[Coordinate data for items]

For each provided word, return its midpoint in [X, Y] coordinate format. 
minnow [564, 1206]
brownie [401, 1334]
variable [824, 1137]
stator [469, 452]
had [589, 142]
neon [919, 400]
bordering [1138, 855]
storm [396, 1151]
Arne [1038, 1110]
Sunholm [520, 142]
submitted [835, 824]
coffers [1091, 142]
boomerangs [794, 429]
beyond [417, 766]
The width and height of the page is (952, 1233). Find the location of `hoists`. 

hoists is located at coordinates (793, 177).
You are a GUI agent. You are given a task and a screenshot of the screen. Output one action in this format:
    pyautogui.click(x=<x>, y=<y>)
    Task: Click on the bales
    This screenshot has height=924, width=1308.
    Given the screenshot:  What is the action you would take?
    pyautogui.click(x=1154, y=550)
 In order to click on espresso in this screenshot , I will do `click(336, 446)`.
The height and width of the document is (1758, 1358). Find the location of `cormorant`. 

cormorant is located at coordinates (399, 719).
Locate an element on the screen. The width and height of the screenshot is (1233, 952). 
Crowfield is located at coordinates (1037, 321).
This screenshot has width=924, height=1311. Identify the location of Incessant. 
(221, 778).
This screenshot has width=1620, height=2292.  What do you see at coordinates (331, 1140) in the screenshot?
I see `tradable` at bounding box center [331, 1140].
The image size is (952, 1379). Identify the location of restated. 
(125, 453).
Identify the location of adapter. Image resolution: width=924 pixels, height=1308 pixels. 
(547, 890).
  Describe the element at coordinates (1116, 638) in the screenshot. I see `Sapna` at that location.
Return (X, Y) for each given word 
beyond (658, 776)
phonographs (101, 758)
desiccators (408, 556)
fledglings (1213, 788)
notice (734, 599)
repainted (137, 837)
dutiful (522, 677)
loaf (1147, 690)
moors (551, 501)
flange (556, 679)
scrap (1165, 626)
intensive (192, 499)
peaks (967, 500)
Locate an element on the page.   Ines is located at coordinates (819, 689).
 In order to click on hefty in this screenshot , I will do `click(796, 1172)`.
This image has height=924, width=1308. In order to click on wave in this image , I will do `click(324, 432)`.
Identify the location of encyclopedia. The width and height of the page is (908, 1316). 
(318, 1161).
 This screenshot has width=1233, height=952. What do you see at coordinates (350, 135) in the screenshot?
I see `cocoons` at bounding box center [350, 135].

TASK: Copy all of the material above word for word, from the first line through the last.

RESULT:
For each provided word, return its midpoint in [X, Y] coordinate format. 
minnow [564, 1206]
brownie [401, 1334]
variable [824, 1137]
stator [469, 452]
had [589, 142]
neon [919, 400]
bordering [1138, 855]
storm [396, 1151]
Arne [1038, 1110]
Sunholm [520, 142]
submitted [835, 824]
coffers [1091, 142]
boomerangs [794, 429]
beyond [417, 766]
The width and height of the page is (952, 1233). Find the location of `hoists`. 

hoists is located at coordinates (793, 177).
You are a GUI agent. You are given a task and a screenshot of the screen. Output one action in this format:
    pyautogui.click(x=<x>, y=<y>)
    Task: Click on the bales
    This screenshot has height=924, width=1308.
    Given the screenshot:  What is the action you would take?
    pyautogui.click(x=1154, y=550)
 In order to click on espresso in this screenshot , I will do `click(336, 446)`.
The height and width of the document is (1758, 1358). Find the location of `cormorant`. 

cormorant is located at coordinates (399, 719).
Locate an element on the screen. The width and height of the screenshot is (1233, 952). 
Crowfield is located at coordinates (1037, 321).
This screenshot has width=924, height=1311. Identify the location of Incessant. 
(221, 778).
This screenshot has width=1620, height=2292.  What do you see at coordinates (331, 1140) in the screenshot?
I see `tradable` at bounding box center [331, 1140].
The image size is (952, 1379). Identify the location of restated. 
(125, 453).
Identify the location of adapter. Image resolution: width=924 pixels, height=1308 pixels. 
(547, 890).
  Describe the element at coordinates (1116, 638) in the screenshot. I see `Sapna` at that location.
Return (X, Y) for each given word 
beyond (658, 776)
phonographs (101, 758)
desiccators (408, 556)
fledglings (1213, 788)
notice (734, 599)
repainted (137, 837)
dutiful (522, 677)
loaf (1147, 690)
moors (551, 501)
flange (556, 679)
scrap (1165, 626)
intensive (192, 499)
peaks (967, 500)
Locate an element on the page.   Ines is located at coordinates (819, 689).
 In order to click on hefty in this screenshot , I will do `click(796, 1172)`.
This image has height=924, width=1308. In order to click on wave in this image , I will do `click(324, 432)`.
Identify the location of encyclopedia. The width and height of the page is (908, 1316). 
(318, 1161).
 This screenshot has width=1233, height=952. What do you see at coordinates (350, 135) in the screenshot?
I see `cocoons` at bounding box center [350, 135].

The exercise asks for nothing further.